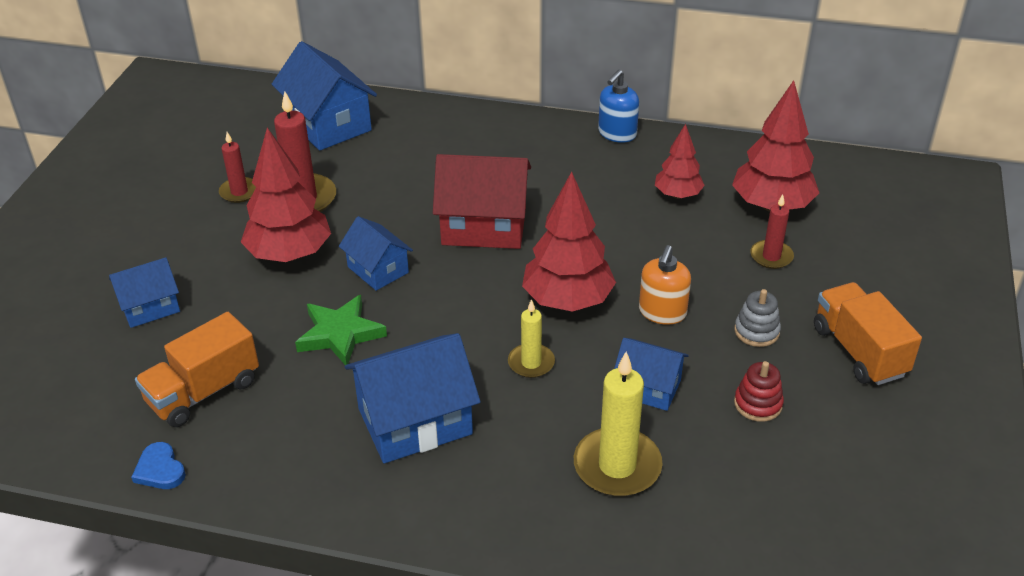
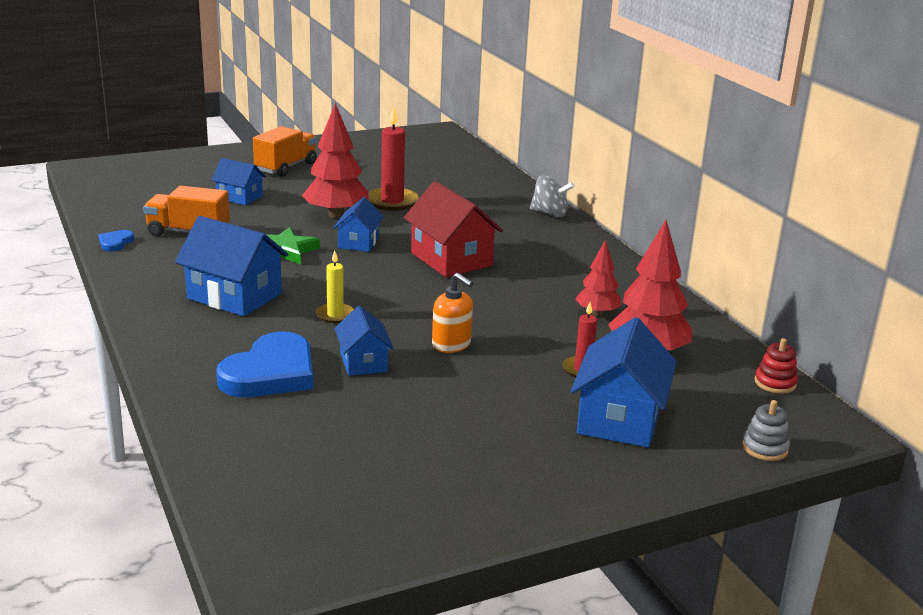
camera: 50 degrees right, 15 degrees down
red candle [219,132,256,203] -> none
blue house [272,41,377,151] -> blue house moved to [571,317,677,448]
red tree [522,172,616,312] -> none
yellow candle [574,352,663,496] -> blue heart [216,331,313,397]
blue soap dispenser [598,70,639,143] -> none
orange soap dispenser [639,245,691,325] -> orange soap dispenser turned 120 degrees counterclockwise [432,273,473,353]
grey stacking toy [734,289,781,347] -> grey stacking toy moved to [742,400,790,461]
red stacking toy [734,361,784,422] -> red stacking toy moved to [755,338,798,394]
orange truck [814,282,922,385] -> orange truck moved to [253,126,316,177]
none -> grey spinning top [530,175,574,218]

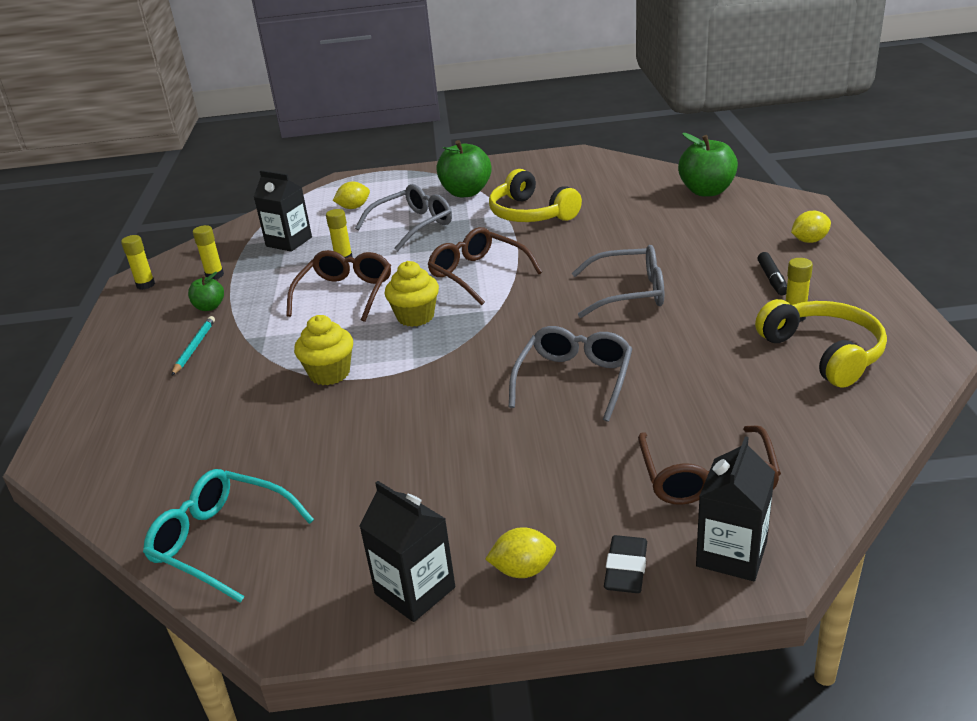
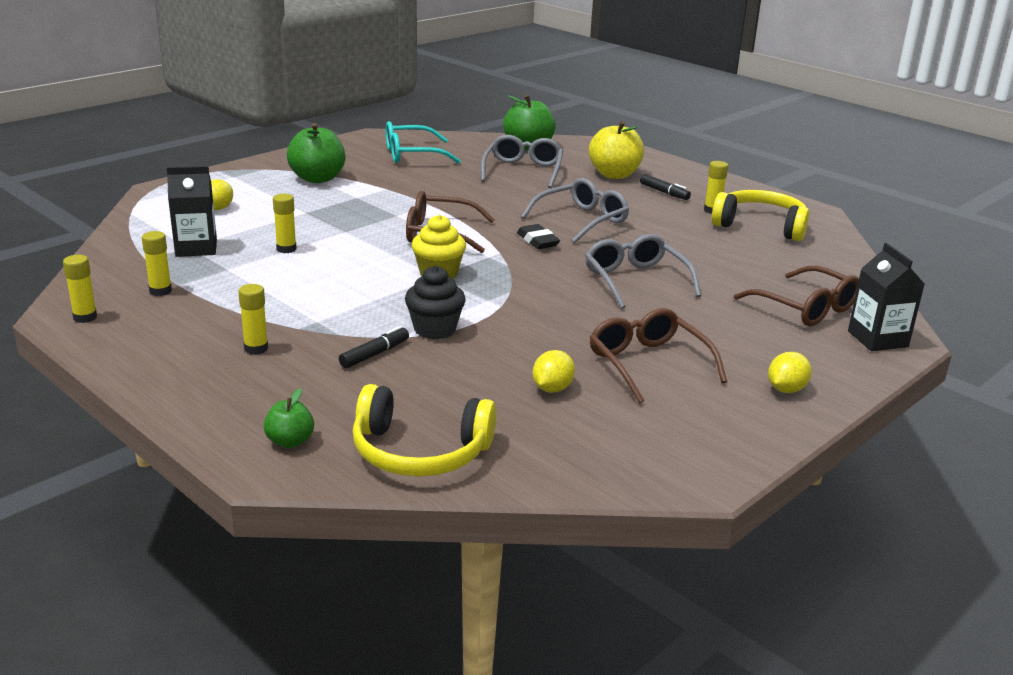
camera: 45 degrees left, 5 degrees down
turquoise glasses [143,469,314,603] -> turquoise glasses moved to [386,121,461,164]
turquoise pencil [171,316,215,376] -> yellow glue stick [238,284,268,355]
green apple [188,272,224,311] -> green apple moved to [263,388,314,448]
brown glasses [286,250,391,322] -> brown glasses moved to [590,308,727,404]
yellow cupcake [294,315,353,385] -> black cupcake [405,266,466,339]
grey glasses [355,184,452,251] -> grey glasses moved to [481,135,563,188]
black carton [360,481,455,622] -> none
yellow headphones [489,169,582,222] -> yellow headphones moved to [353,384,497,477]
black eraser [604,535,647,593] -> black eraser moved to [517,224,560,249]
yellow lemon [791,211,831,243] -> yellow lemon moved to [533,350,575,393]
none -> black marker [339,326,409,368]
none -> yellow apple [589,121,644,179]

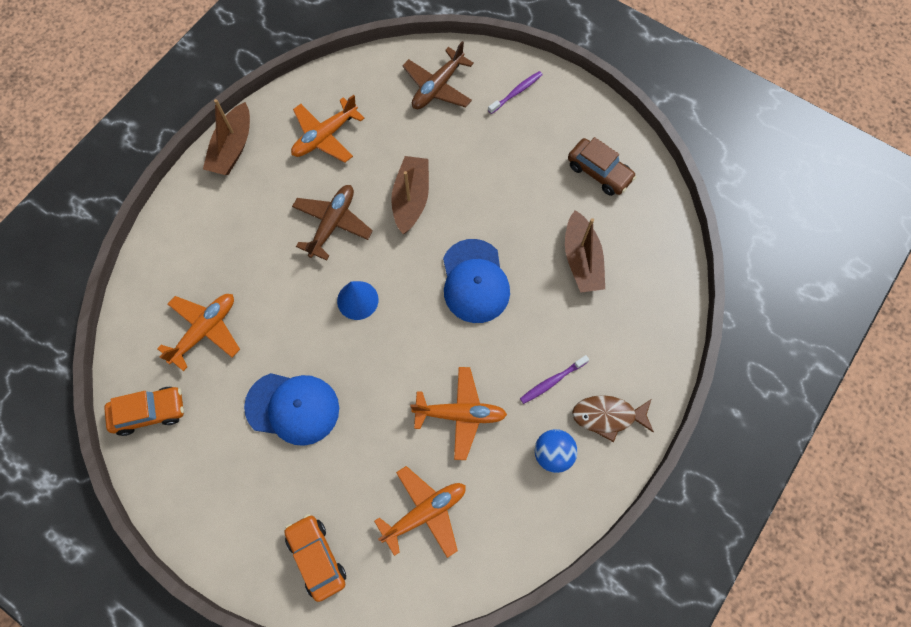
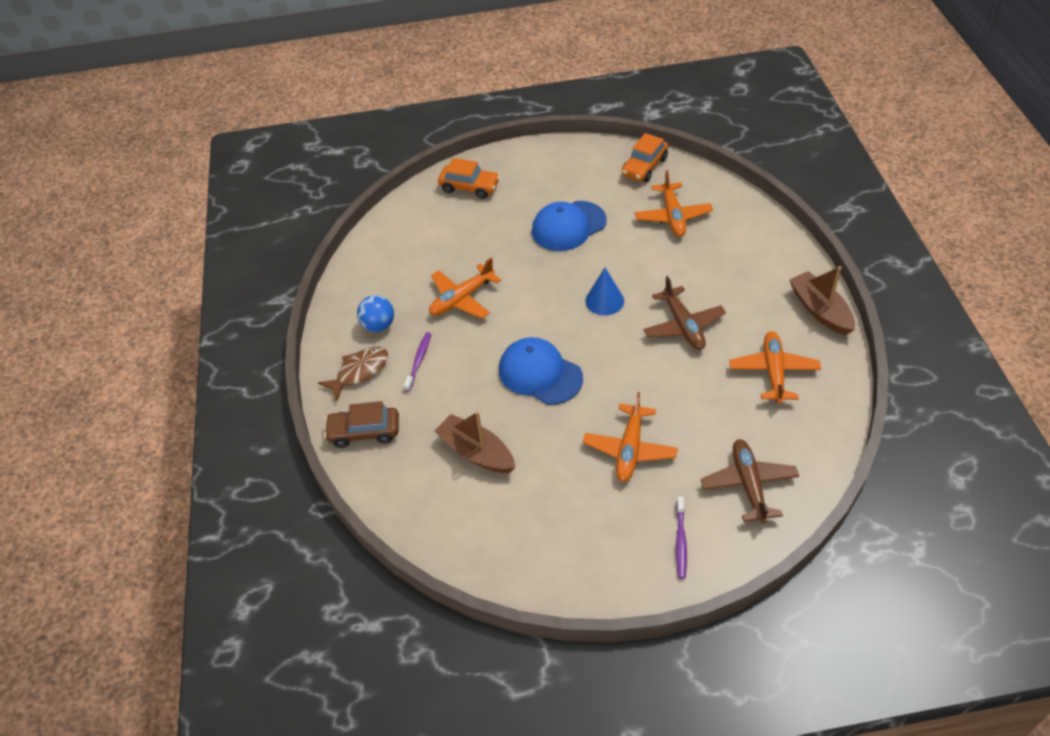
camera: 140 degrees right, 20 degrees down
orange plane [374,466,466,558] -> orange plane moved to [583,392,678,482]
brown boat [391,156,429,234] -> none
brown car [568,137,636,196] -> brown car moved to [324,401,399,448]

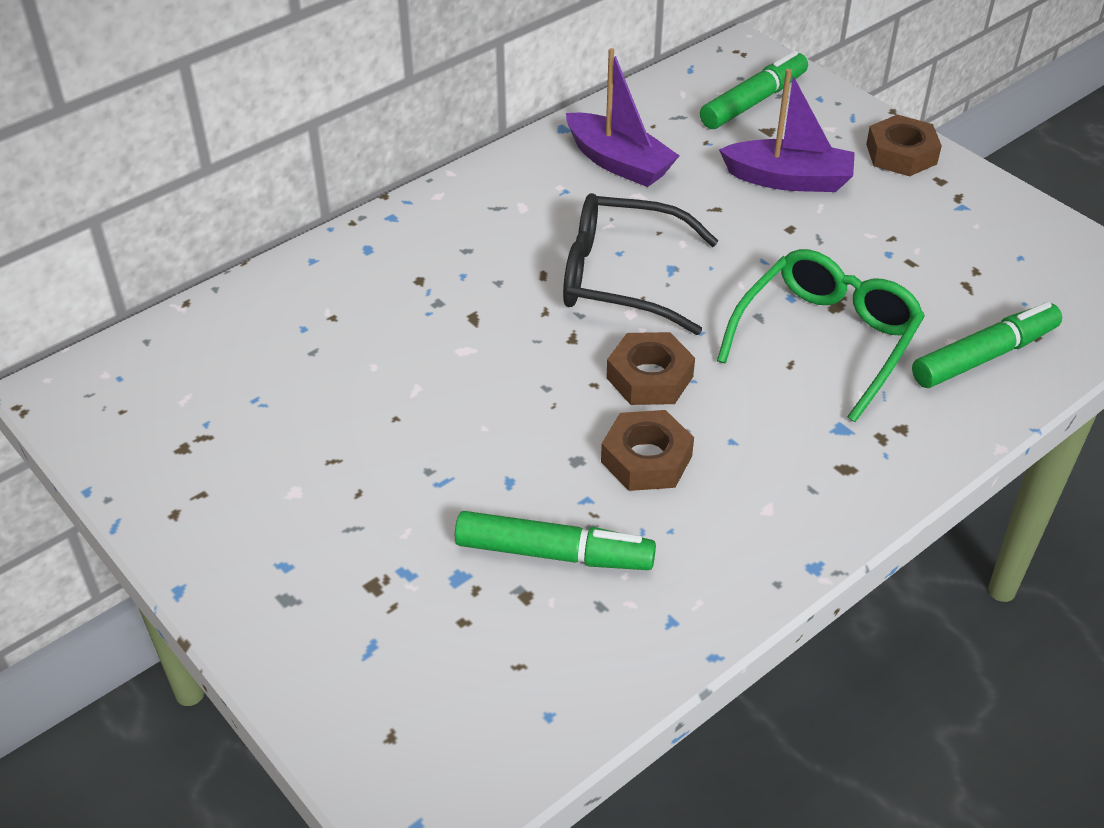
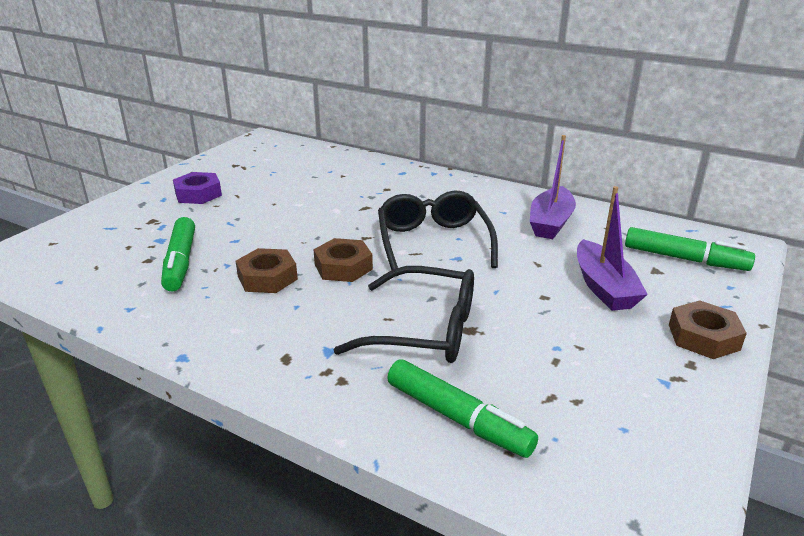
camera: 70 degrees right, 15 degrees down
green glasses [717,249,925,422] -> black glasses [333,266,474,363]
none -> purple nut [173,172,222,204]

★ ★ ★

- _TASK DESCRIPTION_
Looking at the data above, return every line from the one with "green apple [188,272,224,311]" down to the one with "grey glasses [355,184,452,251]", exactly and inclusively.

- _SOLUTION TO THE EXERCISE_
green apple [188,272,224,311] -> green apple moved to [263,388,314,448]
brown glasses [286,250,391,322] -> brown glasses moved to [590,308,727,404]
yellow cupcake [294,315,353,385] -> black cupcake [405,266,466,339]
grey glasses [355,184,452,251] -> grey glasses moved to [481,135,563,188]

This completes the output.